Would you return each entry exactly as written, omitting any pictures?

Records from a dataset:
★ ★ ★ ★ ★

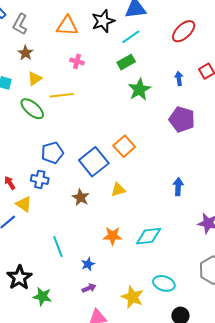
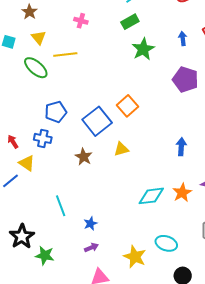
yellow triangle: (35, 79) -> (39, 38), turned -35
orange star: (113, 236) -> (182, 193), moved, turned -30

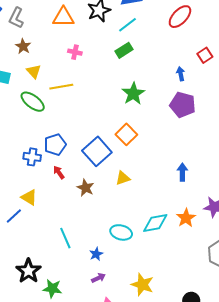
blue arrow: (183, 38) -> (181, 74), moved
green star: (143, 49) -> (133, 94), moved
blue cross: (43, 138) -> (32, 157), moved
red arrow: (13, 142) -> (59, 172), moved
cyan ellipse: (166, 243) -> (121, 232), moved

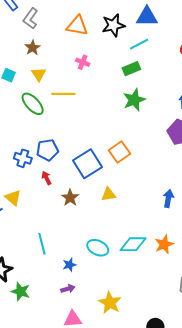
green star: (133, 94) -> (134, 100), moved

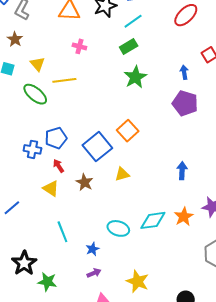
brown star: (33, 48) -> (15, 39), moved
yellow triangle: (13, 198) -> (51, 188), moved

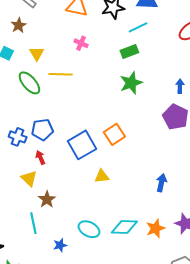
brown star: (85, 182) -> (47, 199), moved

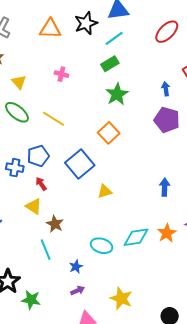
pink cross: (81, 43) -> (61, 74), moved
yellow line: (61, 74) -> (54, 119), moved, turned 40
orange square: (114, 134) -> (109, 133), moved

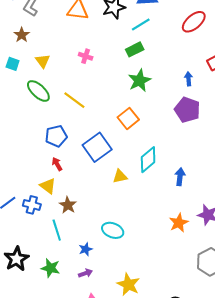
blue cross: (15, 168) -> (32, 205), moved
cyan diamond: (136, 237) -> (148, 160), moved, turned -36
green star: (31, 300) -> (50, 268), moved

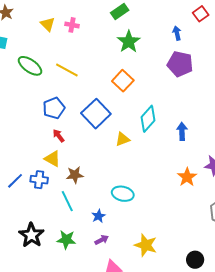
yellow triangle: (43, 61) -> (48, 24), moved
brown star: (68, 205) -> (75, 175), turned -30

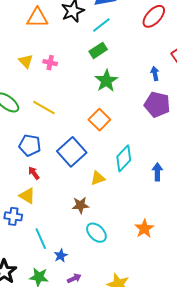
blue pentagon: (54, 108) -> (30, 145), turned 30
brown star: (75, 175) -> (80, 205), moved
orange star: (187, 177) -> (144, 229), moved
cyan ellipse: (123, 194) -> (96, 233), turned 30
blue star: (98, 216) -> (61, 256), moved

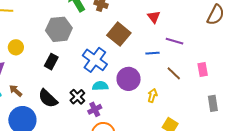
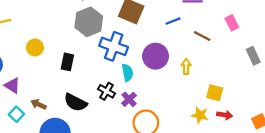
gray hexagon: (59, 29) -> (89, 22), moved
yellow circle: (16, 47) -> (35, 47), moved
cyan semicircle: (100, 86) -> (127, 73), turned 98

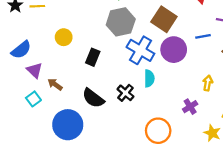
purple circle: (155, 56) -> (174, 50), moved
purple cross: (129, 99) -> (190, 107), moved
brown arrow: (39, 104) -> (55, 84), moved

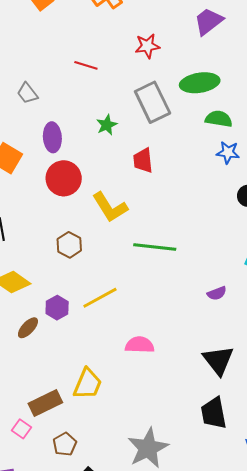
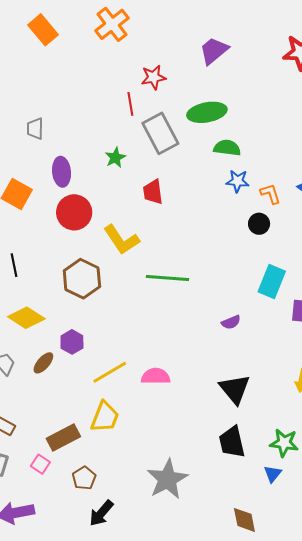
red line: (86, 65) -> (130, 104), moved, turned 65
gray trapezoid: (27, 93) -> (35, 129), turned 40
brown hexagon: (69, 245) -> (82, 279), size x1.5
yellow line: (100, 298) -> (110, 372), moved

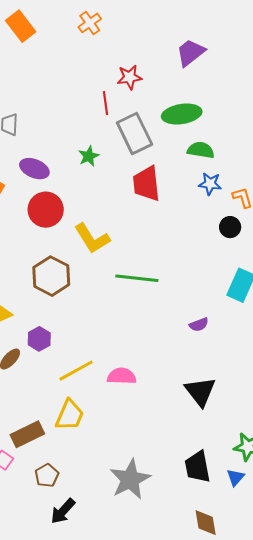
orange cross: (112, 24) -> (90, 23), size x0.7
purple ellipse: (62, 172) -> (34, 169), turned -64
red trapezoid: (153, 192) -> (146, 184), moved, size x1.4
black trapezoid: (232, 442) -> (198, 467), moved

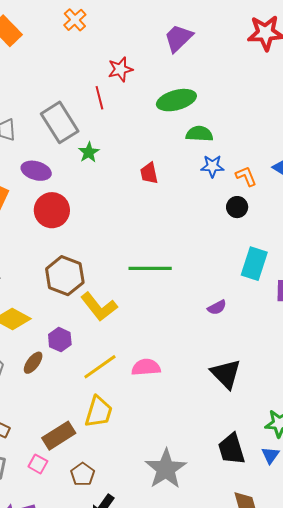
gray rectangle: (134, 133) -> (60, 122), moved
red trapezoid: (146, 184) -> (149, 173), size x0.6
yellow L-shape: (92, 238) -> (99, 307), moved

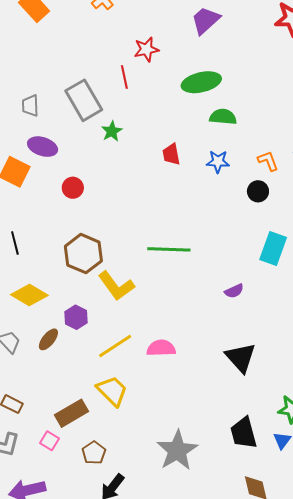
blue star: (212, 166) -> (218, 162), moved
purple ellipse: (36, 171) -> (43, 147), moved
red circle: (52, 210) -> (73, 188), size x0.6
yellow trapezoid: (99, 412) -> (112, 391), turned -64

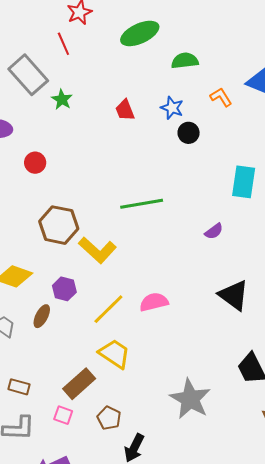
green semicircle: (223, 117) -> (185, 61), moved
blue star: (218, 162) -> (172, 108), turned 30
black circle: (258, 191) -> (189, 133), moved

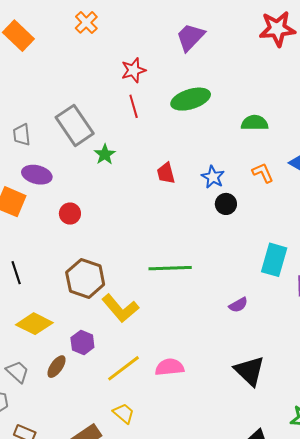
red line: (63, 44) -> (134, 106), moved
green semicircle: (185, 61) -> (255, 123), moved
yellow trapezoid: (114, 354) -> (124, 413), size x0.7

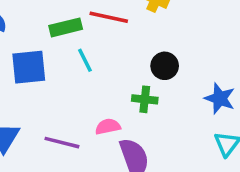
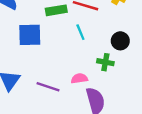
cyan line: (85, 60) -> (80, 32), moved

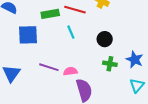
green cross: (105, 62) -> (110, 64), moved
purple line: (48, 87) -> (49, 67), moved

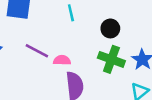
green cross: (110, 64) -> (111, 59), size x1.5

★ ★ ★ ★ ★

#### Reply:
yellow triangle: (35, 79) -> (39, 38), turned -35
orange star: (113, 236) -> (182, 193), moved, turned -30

blue arrow: (183, 38) -> (181, 74), moved
green star: (143, 49) -> (133, 94), moved
blue cross: (43, 138) -> (32, 157), moved
red arrow: (13, 142) -> (59, 172), moved
cyan ellipse: (166, 243) -> (121, 232), moved

green star: (133, 94) -> (134, 100), moved

brown star: (33, 48) -> (15, 39), moved
yellow triangle: (13, 198) -> (51, 188), moved

brown star: (85, 182) -> (47, 199), moved

pink cross: (81, 43) -> (61, 74), moved
yellow line: (61, 74) -> (54, 119), moved, turned 40
orange square: (114, 134) -> (109, 133), moved

blue cross: (15, 168) -> (32, 205), moved
cyan diamond: (136, 237) -> (148, 160), moved, turned -36
green star: (31, 300) -> (50, 268), moved

yellow triangle: (43, 61) -> (48, 24), moved
brown star: (68, 205) -> (75, 175), turned -30

blue pentagon: (54, 108) -> (30, 145), turned 30
brown star: (75, 175) -> (80, 205), moved
orange star: (187, 177) -> (144, 229), moved
cyan ellipse: (123, 194) -> (96, 233), turned 30
blue star: (98, 216) -> (61, 256), moved

gray hexagon: (59, 29) -> (89, 22), moved
yellow circle: (16, 47) -> (35, 47), moved
cyan semicircle: (100, 86) -> (127, 73), turned 98

purple circle: (155, 56) -> (174, 50), moved
purple cross: (129, 99) -> (190, 107), moved
brown arrow: (39, 104) -> (55, 84), moved

red line: (86, 65) -> (130, 104), moved, turned 65
gray trapezoid: (27, 93) -> (35, 129), turned 40
brown hexagon: (69, 245) -> (82, 279), size x1.5
yellow line: (100, 298) -> (110, 372), moved

orange cross: (112, 24) -> (90, 23), size x0.7
purple ellipse: (62, 172) -> (34, 169), turned -64
red trapezoid: (153, 192) -> (146, 184), moved, size x1.4
black trapezoid: (232, 442) -> (198, 467), moved

gray rectangle: (134, 133) -> (60, 122), moved
red trapezoid: (146, 184) -> (149, 173), size x0.6
yellow L-shape: (92, 238) -> (99, 307), moved

blue star: (212, 166) -> (218, 162), moved
purple ellipse: (36, 171) -> (43, 147), moved
red circle: (52, 210) -> (73, 188), size x0.6
yellow trapezoid: (99, 412) -> (112, 391), turned -64

green semicircle: (223, 117) -> (185, 61), moved
blue star: (218, 162) -> (172, 108), turned 30
black circle: (258, 191) -> (189, 133), moved

red line: (63, 44) -> (134, 106), moved
green semicircle: (185, 61) -> (255, 123), moved
yellow trapezoid: (114, 354) -> (124, 413), size x0.7

cyan line: (85, 60) -> (80, 32), moved

green cross: (105, 62) -> (110, 64), moved
purple line: (48, 87) -> (49, 67), moved

green cross: (110, 64) -> (111, 59), size x1.5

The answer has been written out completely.